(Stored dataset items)
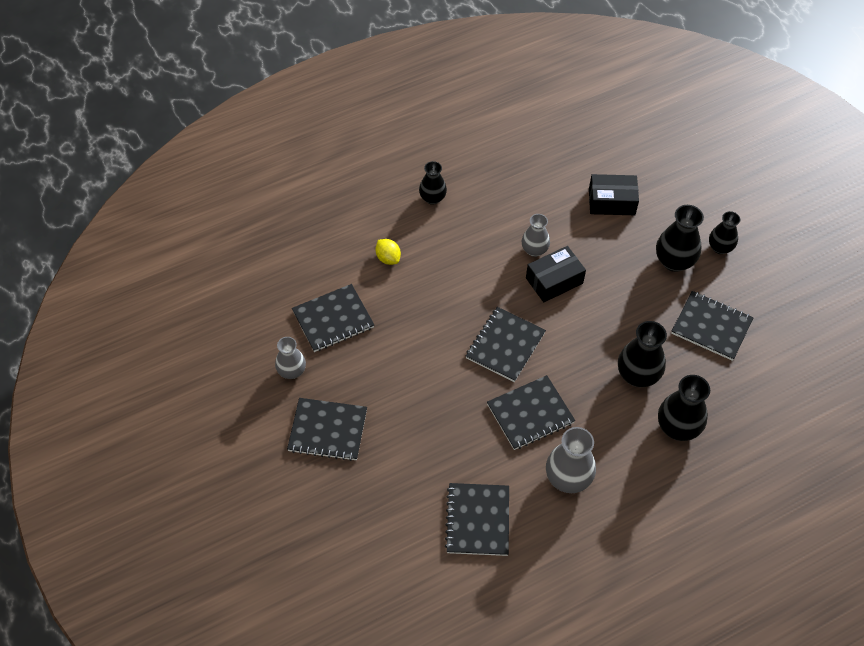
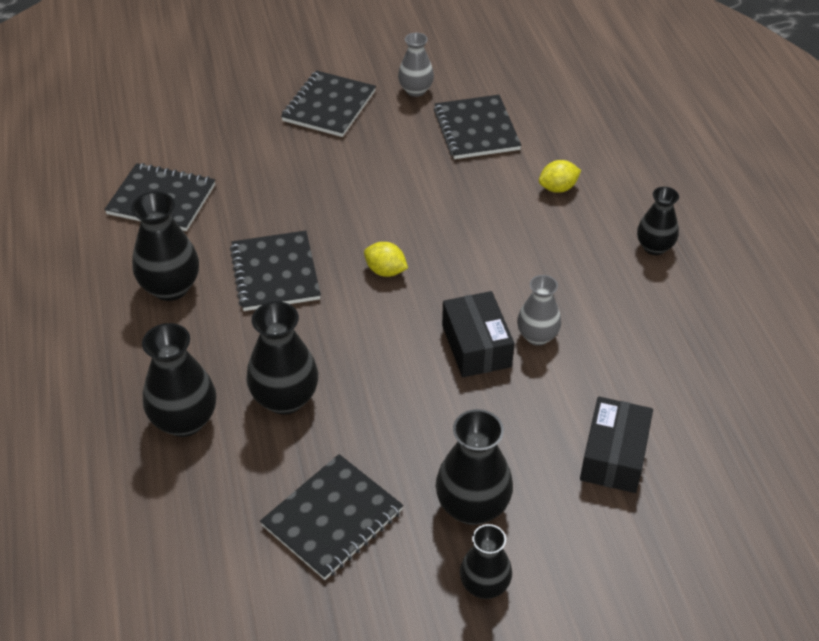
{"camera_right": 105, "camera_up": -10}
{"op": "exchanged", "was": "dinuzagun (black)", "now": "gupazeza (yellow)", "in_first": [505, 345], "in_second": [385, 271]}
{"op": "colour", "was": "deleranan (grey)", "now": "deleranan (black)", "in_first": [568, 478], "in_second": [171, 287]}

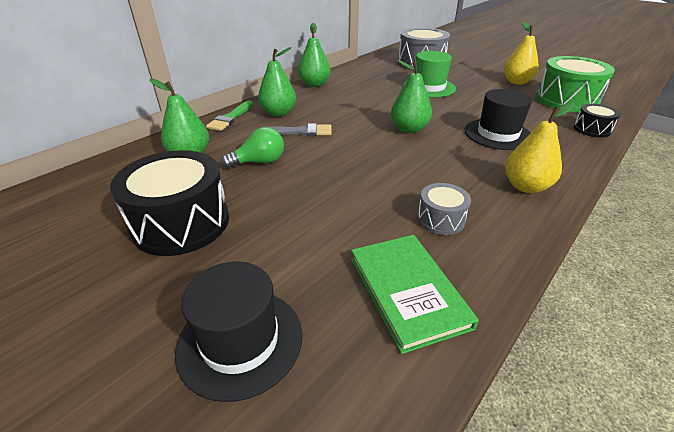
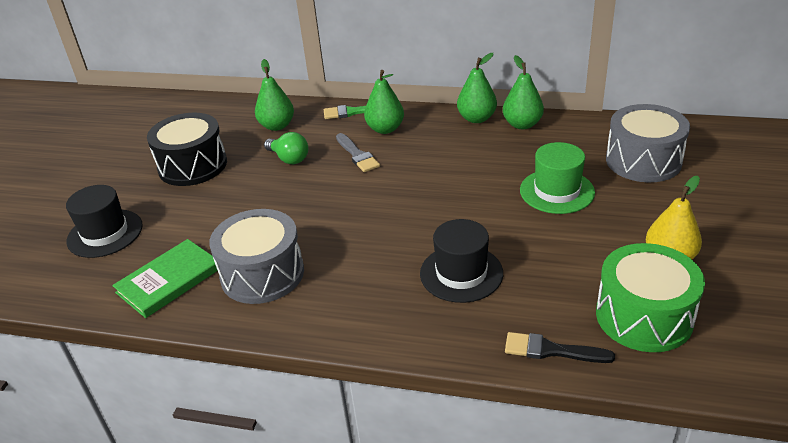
{"camera_right": 65, "camera_up": 0}
{"op": "missing", "was": "kumafek (yellow)", "in_first": [526, 186]}
{"op": "relocated", "was": "kumafek (green)", "in_first": [409, 129], "in_second": [522, 124]}
{"op": "exchanged", "was": "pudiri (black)", "now": "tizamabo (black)", "in_first": [592, 129], "in_second": [551, 350]}
{"op": "size", "was": "pudiri (grey)", "in_first": [440, 219], "in_second": [262, 274], "ratio": 1.97}

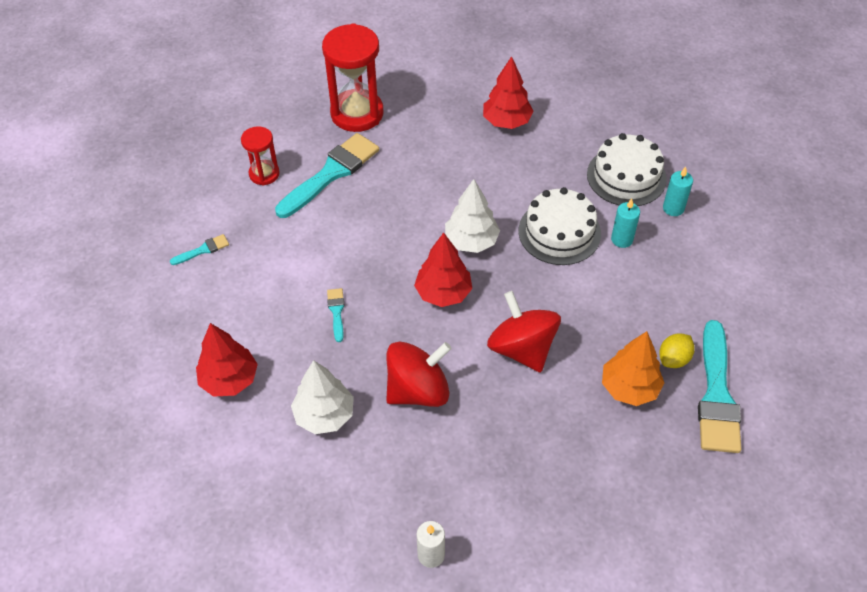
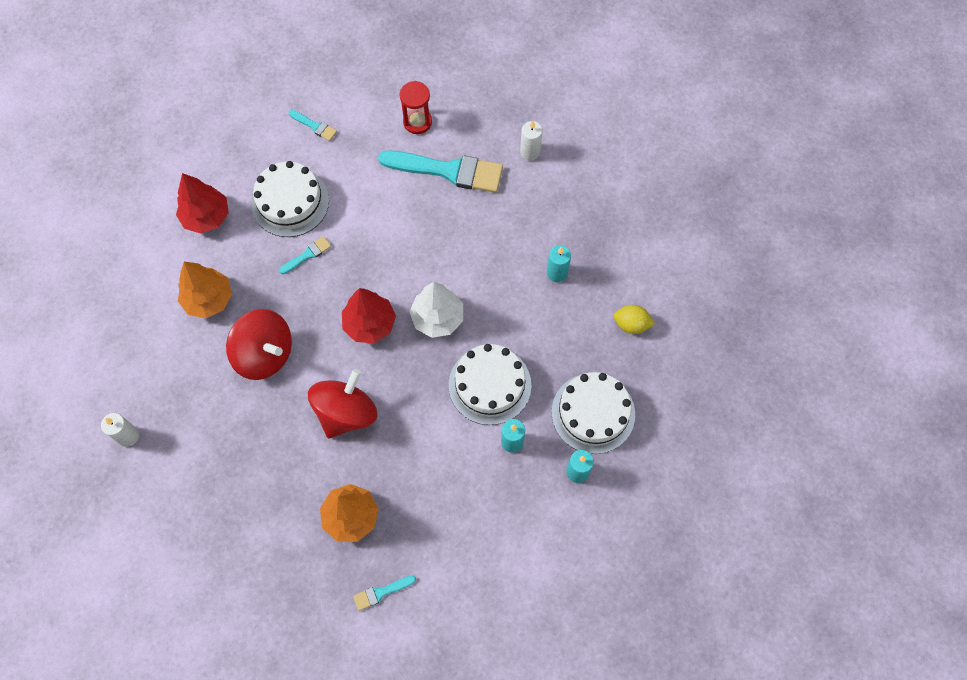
{"camera_right": 60, "camera_up": 15}
{"op": "missing", "was": "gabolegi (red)", "in_first": [506, 122]}
{"op": "appeared", "now": "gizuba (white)", "in_second": [290, 202]}
{"op": "appeared", "now": "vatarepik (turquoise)", "in_second": [557, 273]}
{"op": "relocated", "was": "gupazeza (yellow)", "in_first": [674, 359], "in_second": [631, 324]}
{"op": "exchanged", "was": "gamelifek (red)", "now": "vatarepik (white)", "in_first": [357, 113], "in_second": [530, 152]}
{"op": "colour", "was": "gabolegi (white)", "now": "gabolegi (orange)", "in_first": [324, 415], "in_second": [209, 299]}
{"op": "size", "was": "tizamabo (turquoise)", "in_first": [716, 394], "in_second": [381, 592], "ratio": 0.44}

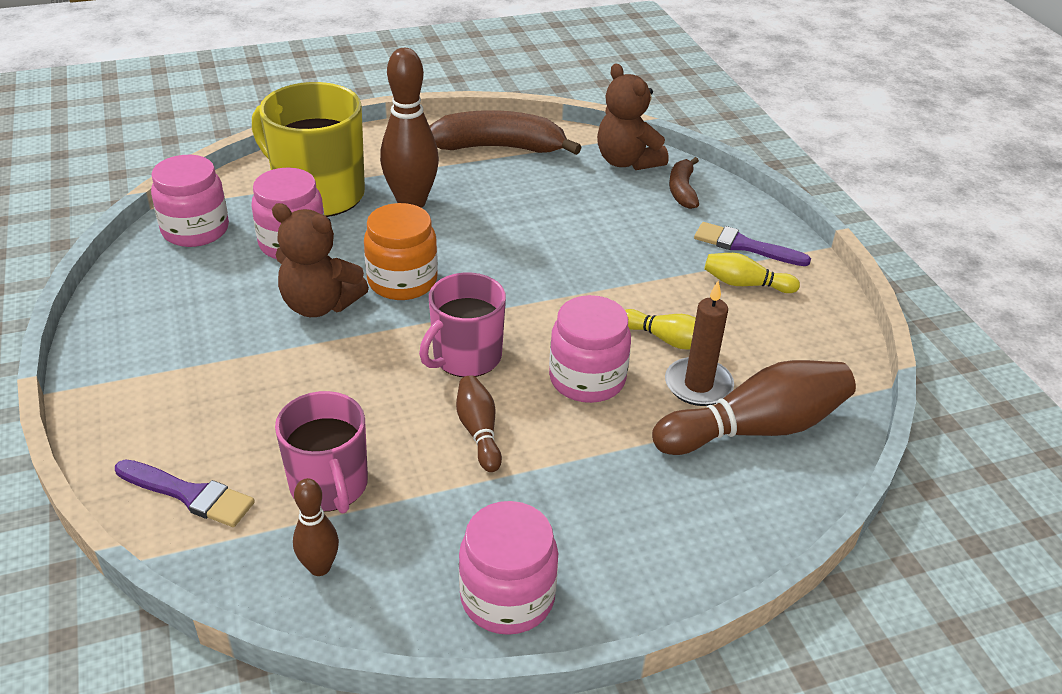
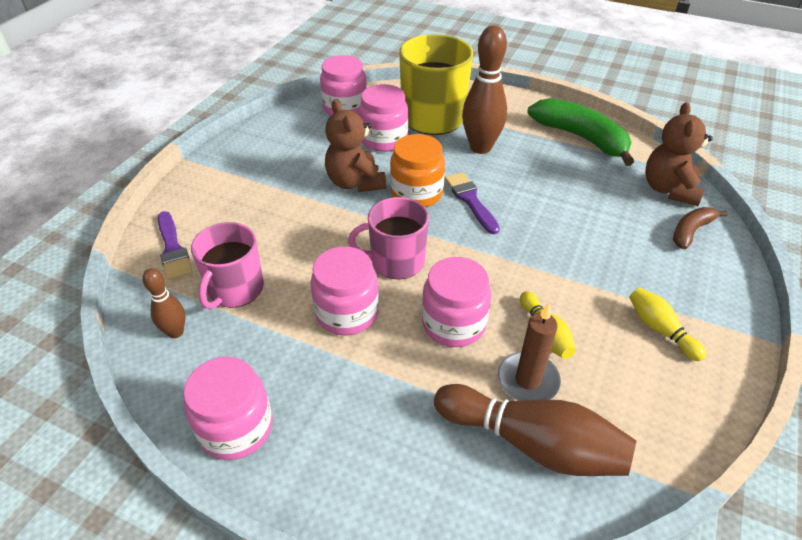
{"camera_right": 45, "camera_up": 5}
{"op": "relocated", "was": "tizamabo (purple)", "in_first": [744, 246], "in_second": [470, 200]}
{"op": "exchanged", "was": "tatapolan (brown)", "now": "rusufoki (pink)", "in_first": [479, 431], "in_second": [347, 313]}
{"op": "colour", "was": "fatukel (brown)", "now": "fatukel (green)", "in_first": [498, 147], "in_second": [581, 138]}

- Problem requirements
Return every line in the records that includes the string "grey".

- Task answer
{"op": "colour", "was": "deleranan (grey)", "now": "deleranan (black)", "in_first": [568, 478], "in_second": [171, 287]}
{"op": "size", "was": "pudiri (grey)", "in_first": [440, 219], "in_second": [262, 274], "ratio": 1.97}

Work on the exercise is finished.